Every line of the data should be written out exactly, with the pictures left out.
Given material below:
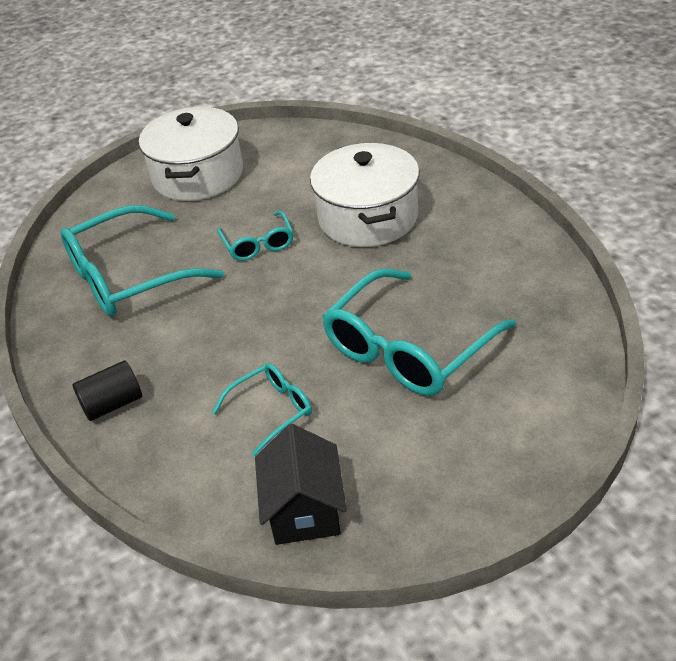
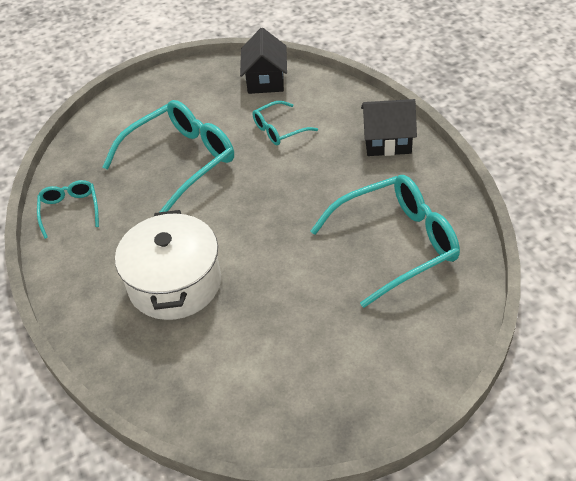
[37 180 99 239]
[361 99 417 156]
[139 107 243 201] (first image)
End of Given material.
* Exercise output:
[37 180 99 239]
[361 99 417 156]
[139 107 243 201] (first image)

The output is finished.